╭─ Materiale fornito
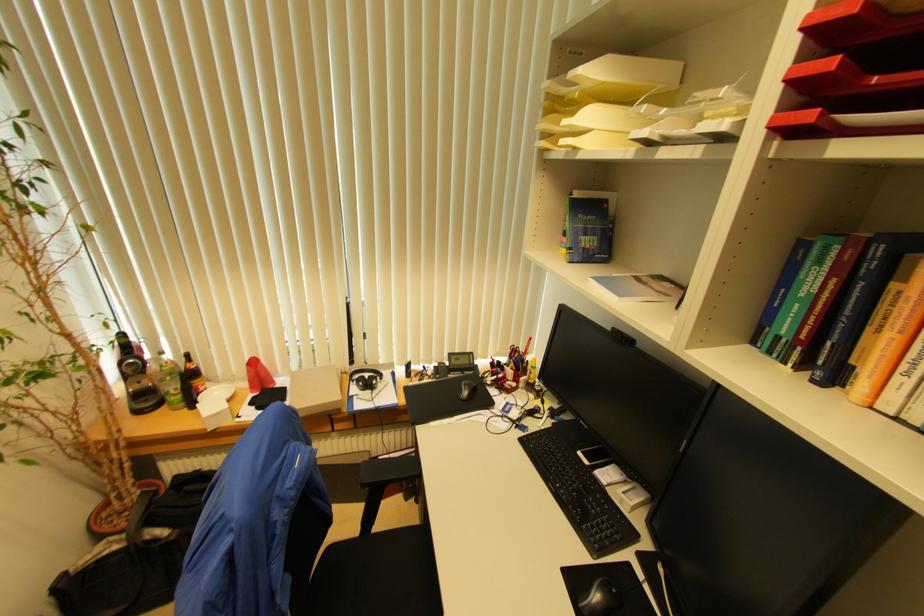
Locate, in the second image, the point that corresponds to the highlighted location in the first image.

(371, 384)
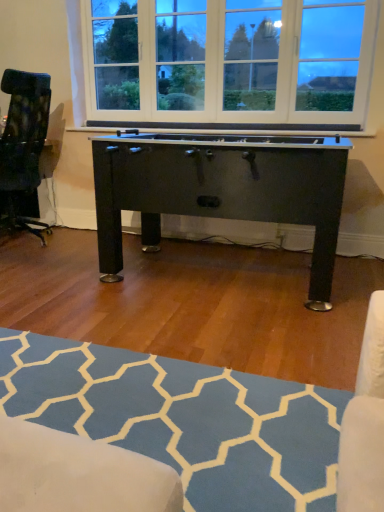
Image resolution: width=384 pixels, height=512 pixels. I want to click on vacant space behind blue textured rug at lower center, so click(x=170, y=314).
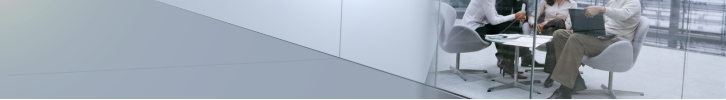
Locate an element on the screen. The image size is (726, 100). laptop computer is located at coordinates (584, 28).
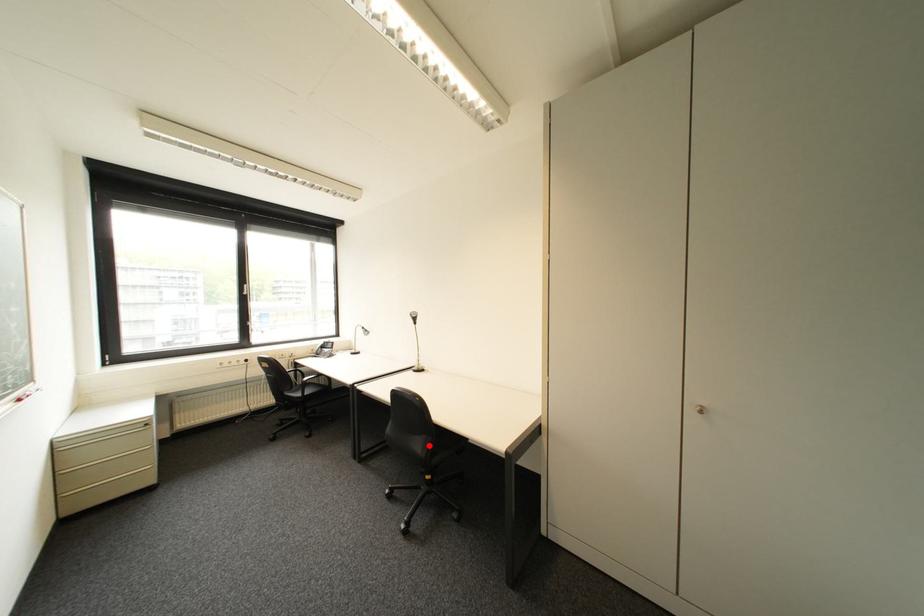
╰─
╭─ Materiale fornito
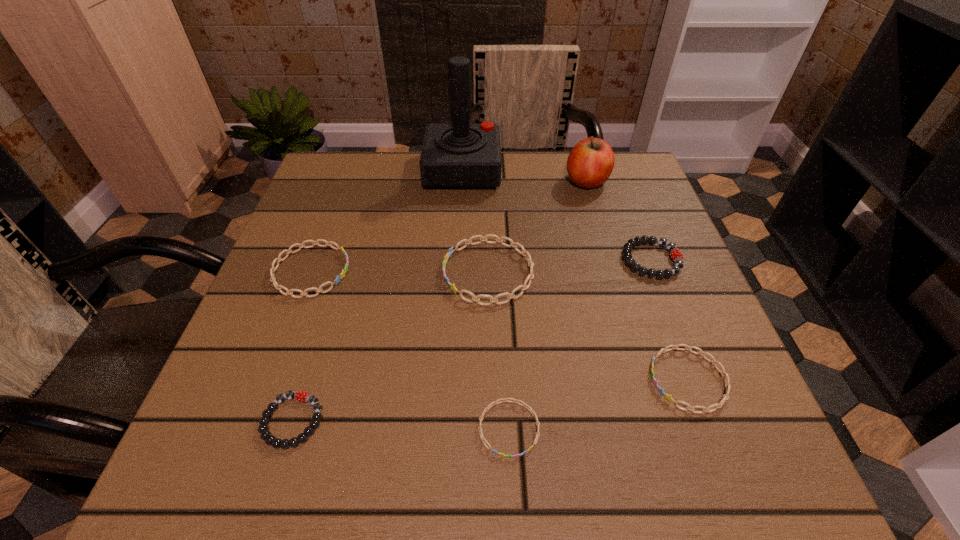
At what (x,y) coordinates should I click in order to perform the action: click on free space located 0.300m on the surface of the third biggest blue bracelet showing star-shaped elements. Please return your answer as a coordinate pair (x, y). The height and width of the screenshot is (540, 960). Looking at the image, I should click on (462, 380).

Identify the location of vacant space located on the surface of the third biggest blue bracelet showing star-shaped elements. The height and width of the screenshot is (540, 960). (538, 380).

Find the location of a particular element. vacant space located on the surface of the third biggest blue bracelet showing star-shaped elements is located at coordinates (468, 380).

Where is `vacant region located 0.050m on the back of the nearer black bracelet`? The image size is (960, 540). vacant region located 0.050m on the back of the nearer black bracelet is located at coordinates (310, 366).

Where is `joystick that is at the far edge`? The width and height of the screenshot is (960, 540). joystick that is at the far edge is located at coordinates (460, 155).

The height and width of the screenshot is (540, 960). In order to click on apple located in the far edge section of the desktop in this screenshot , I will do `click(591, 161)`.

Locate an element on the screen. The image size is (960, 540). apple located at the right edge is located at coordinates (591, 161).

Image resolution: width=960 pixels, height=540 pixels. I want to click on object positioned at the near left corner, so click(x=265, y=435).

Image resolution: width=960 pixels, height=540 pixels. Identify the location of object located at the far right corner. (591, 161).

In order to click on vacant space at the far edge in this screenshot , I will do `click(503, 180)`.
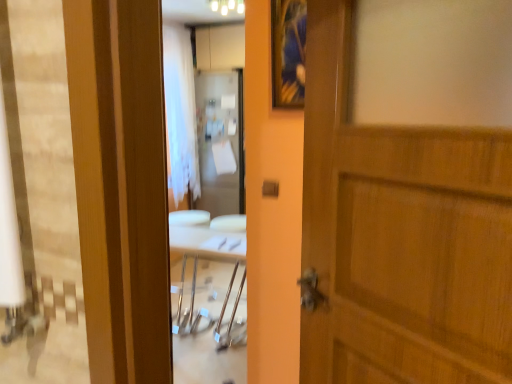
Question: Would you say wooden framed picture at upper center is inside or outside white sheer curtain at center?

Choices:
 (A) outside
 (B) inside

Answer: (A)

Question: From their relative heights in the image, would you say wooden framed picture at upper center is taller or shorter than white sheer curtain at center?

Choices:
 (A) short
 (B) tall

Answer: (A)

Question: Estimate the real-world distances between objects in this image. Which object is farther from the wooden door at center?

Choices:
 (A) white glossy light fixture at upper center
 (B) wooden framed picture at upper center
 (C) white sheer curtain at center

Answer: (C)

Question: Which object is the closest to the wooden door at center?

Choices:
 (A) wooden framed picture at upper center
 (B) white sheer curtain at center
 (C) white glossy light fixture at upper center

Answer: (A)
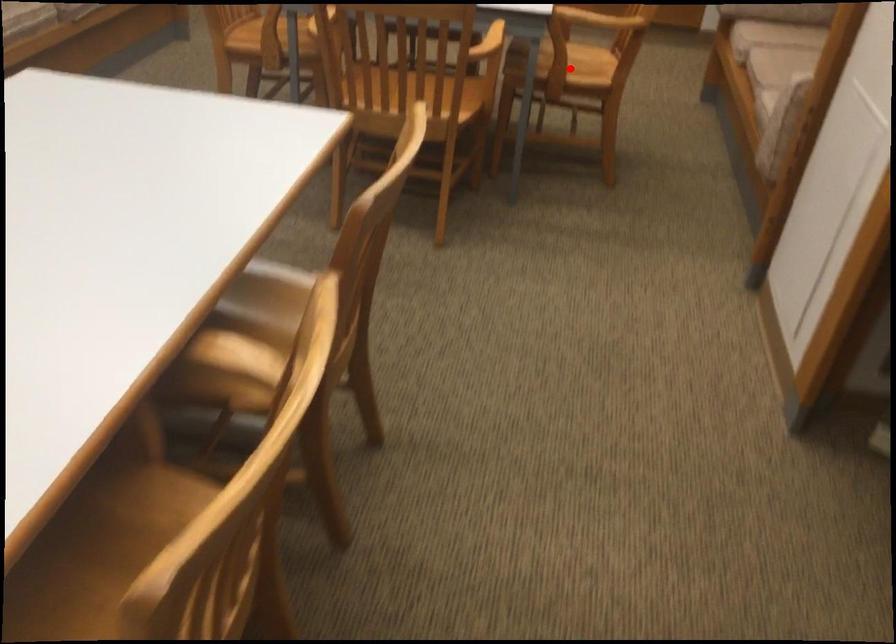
╰─
◆ **Obiettivo del compito**
Riporti, tra le righe del materiale qui sopra, tutte quelle che contengono la parola "want".

◆ **Risposta**
Image resolution: width=384 pixels, height=512 pixels. I want to click on vacant space behind blue textured rug at lower center, so click(x=170, y=314).
Image resolution: width=960 pixels, height=540 pixels. I want to click on object positioned at the near left corner, so click(x=265, y=435).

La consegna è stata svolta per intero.